> ACTION ITEM:
Only those lines in the data below from the line containing "R2: 1.5k (LINE, VMID) -> 1.5k (+5V, LINE)" through the line containing "R12: none -> 10 (LED, VMID)", both included, should be restated word for word.

> TASK INPUT:
##############################
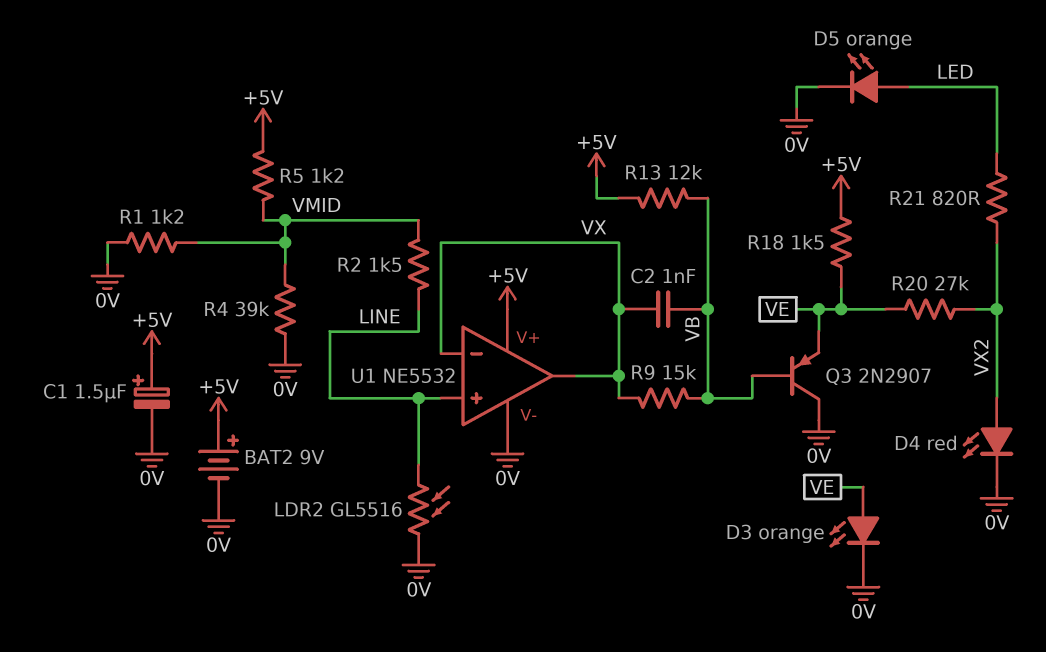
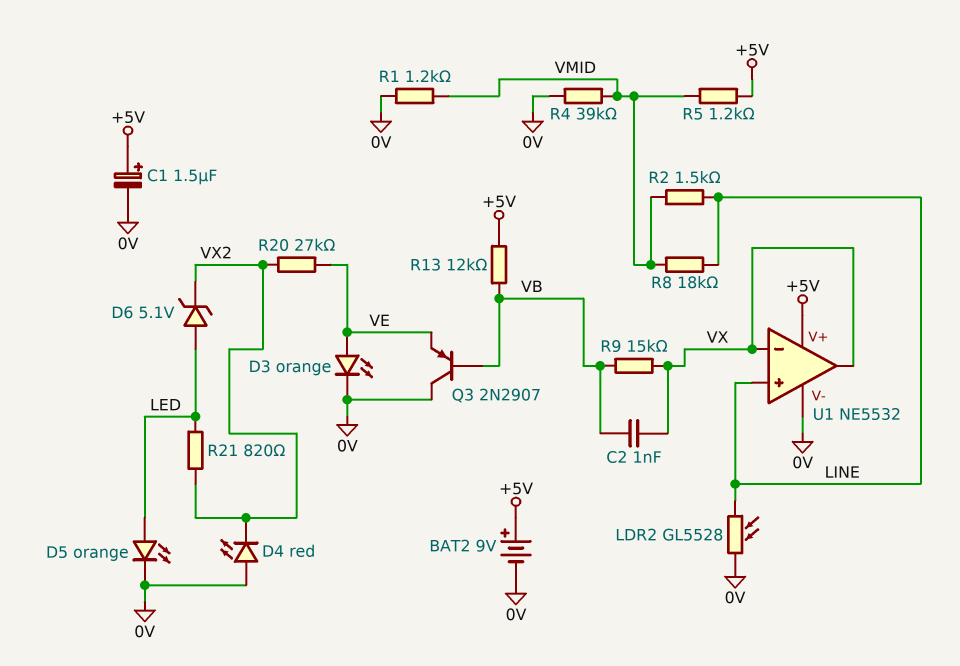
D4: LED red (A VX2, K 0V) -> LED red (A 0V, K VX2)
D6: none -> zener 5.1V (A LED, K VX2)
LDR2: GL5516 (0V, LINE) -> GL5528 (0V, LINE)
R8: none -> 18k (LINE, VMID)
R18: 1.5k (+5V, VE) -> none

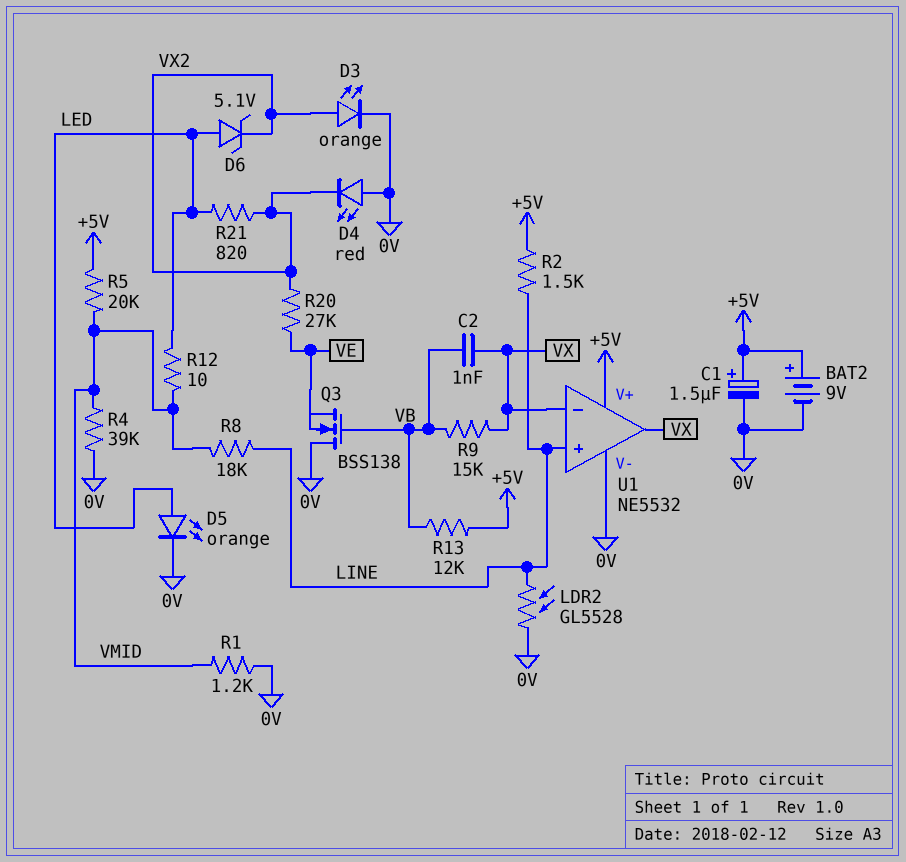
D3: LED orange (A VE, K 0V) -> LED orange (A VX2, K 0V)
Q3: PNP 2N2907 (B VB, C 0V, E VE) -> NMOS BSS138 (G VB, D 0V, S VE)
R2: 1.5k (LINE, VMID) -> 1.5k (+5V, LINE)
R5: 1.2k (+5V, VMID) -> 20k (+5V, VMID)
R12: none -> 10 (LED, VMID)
##############################
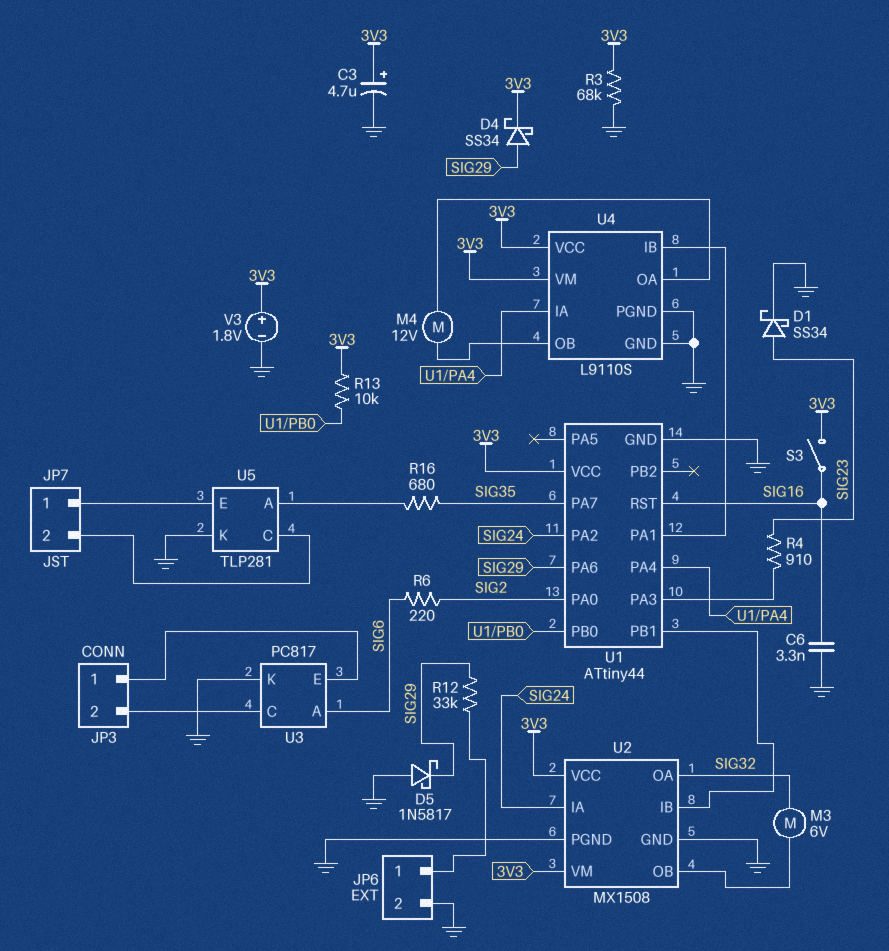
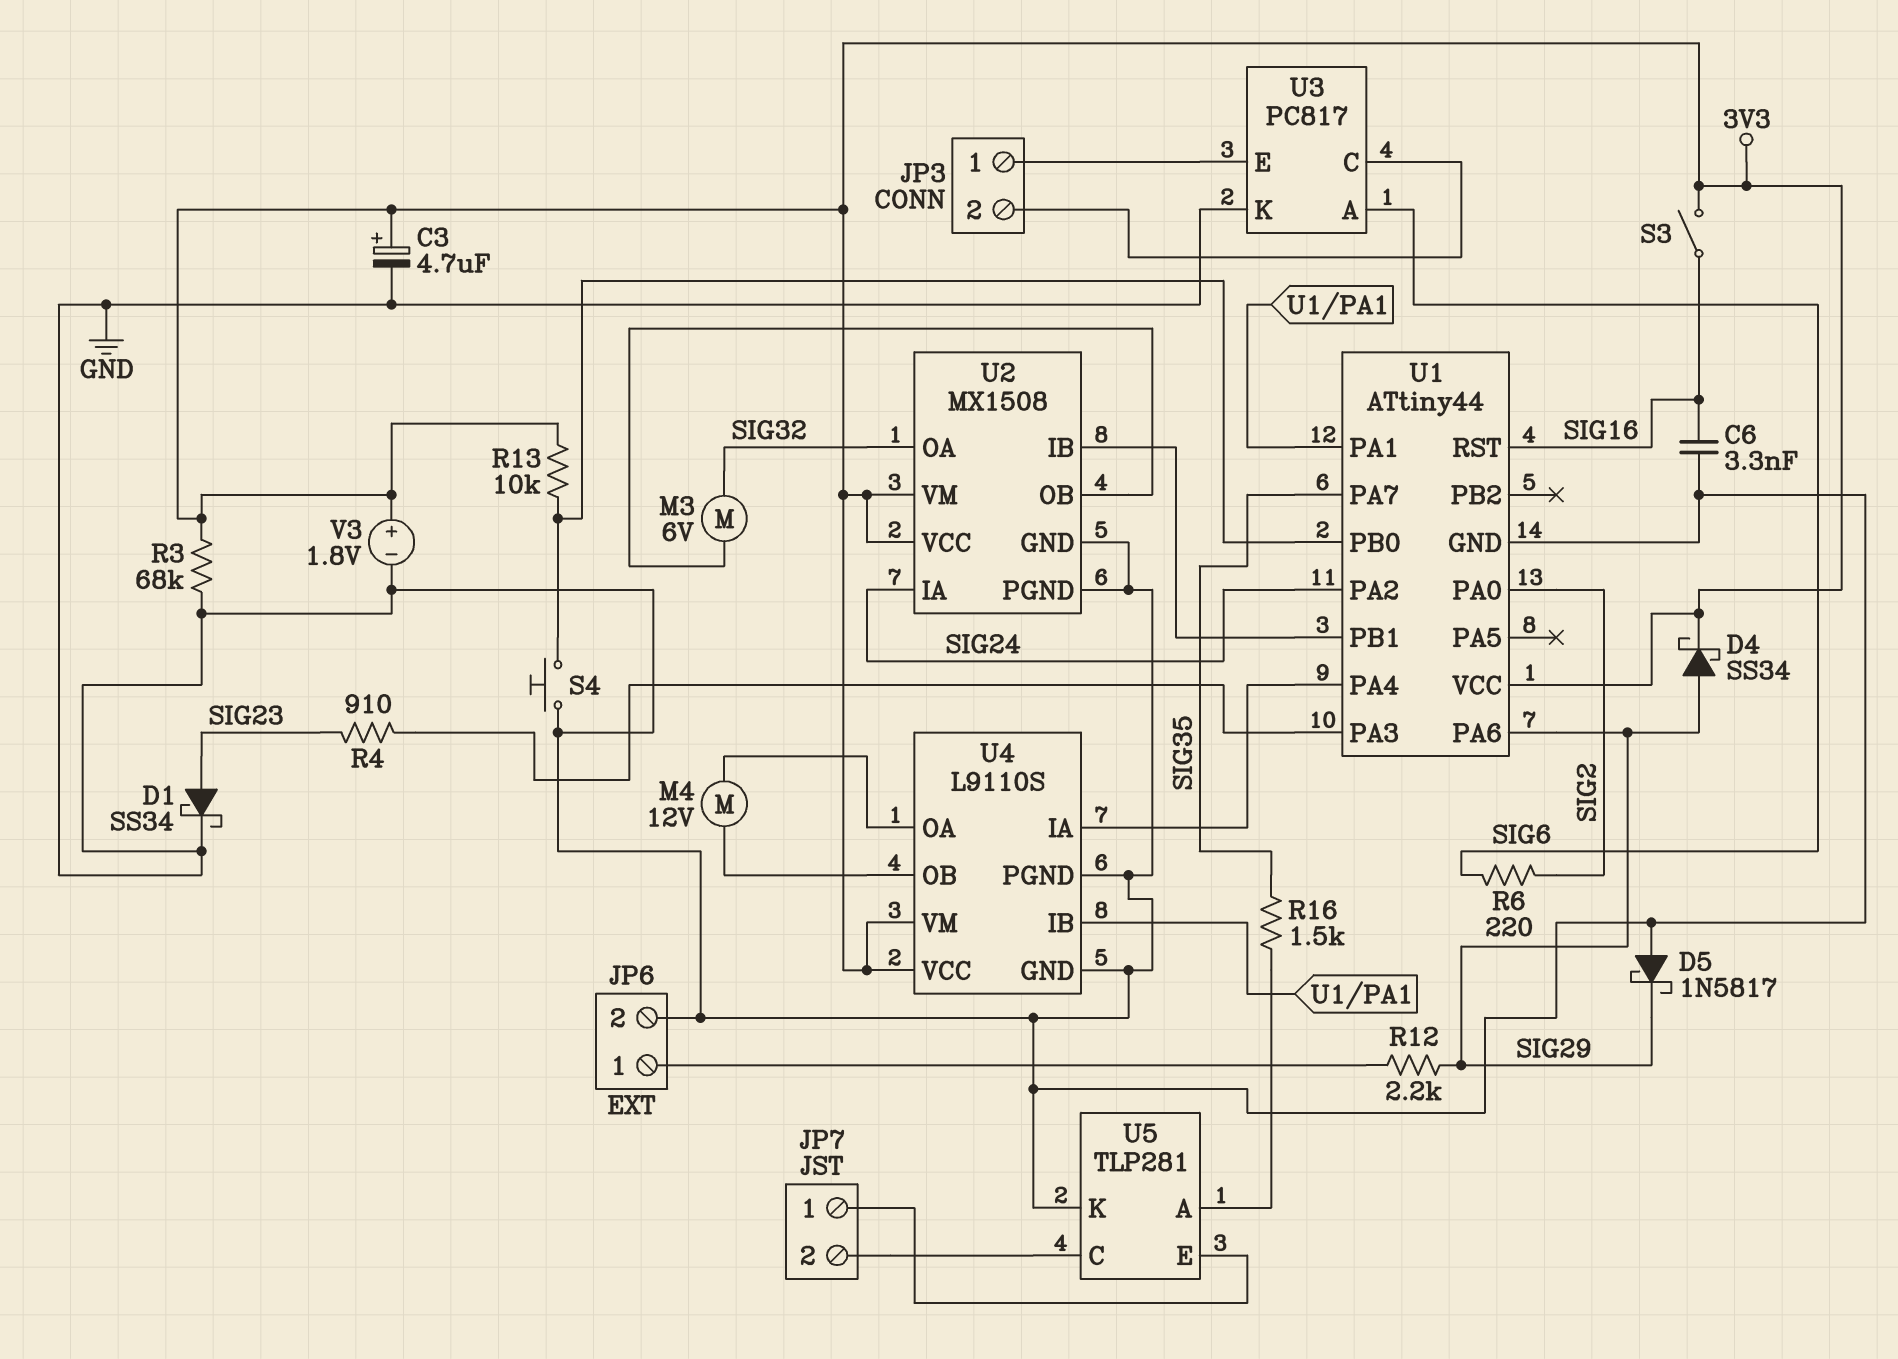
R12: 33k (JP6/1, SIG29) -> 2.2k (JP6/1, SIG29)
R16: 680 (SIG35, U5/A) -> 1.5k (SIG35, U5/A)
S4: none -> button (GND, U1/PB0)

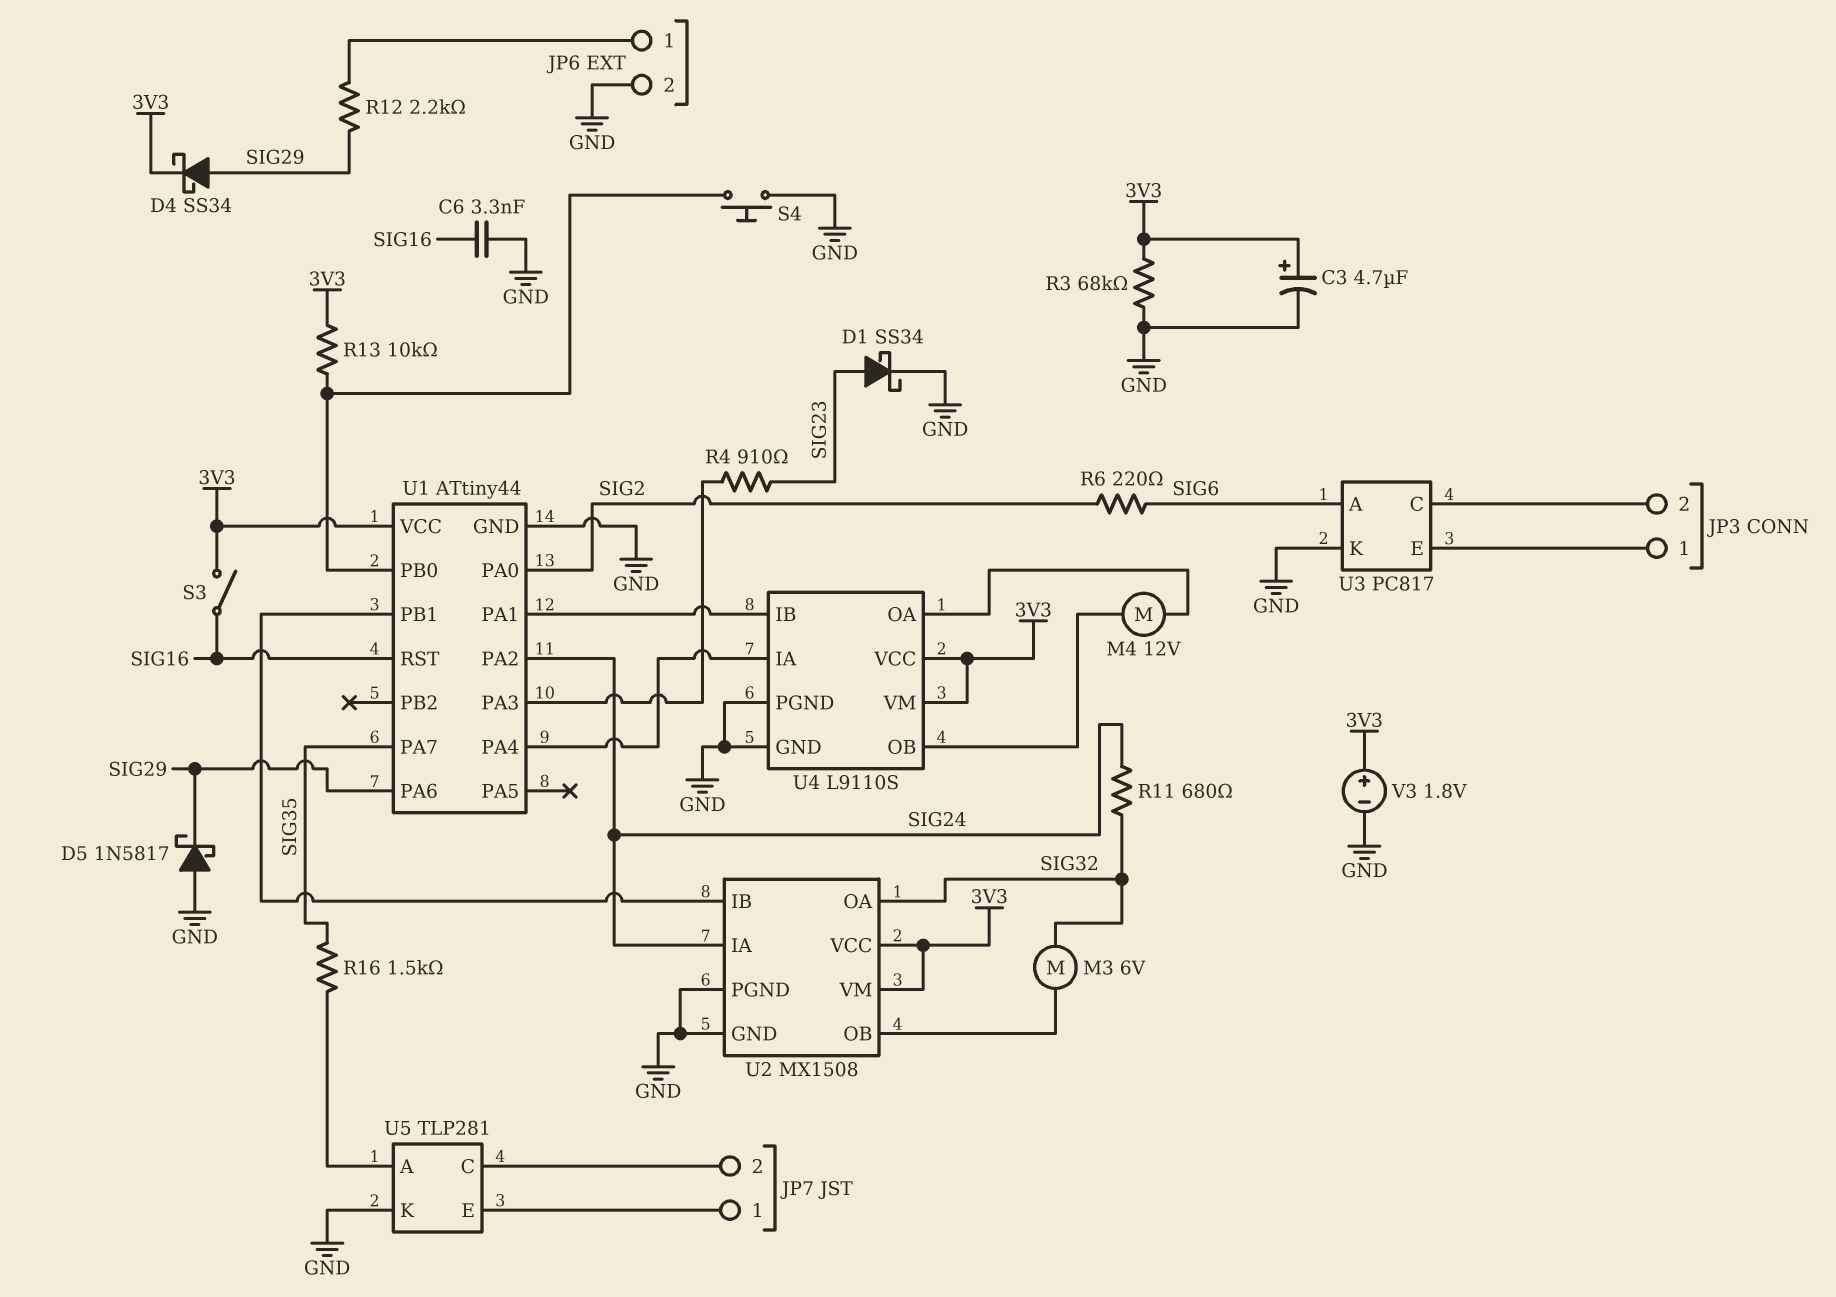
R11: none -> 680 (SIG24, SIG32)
##############################
> RESULT:
R2: 1.5k (LINE, VMID) -> 1.5k (+5V, LINE)
R5: 1.2k (+5V, VMID) -> 20k (+5V, VMID)
R12: none -> 10 (LED, VMID)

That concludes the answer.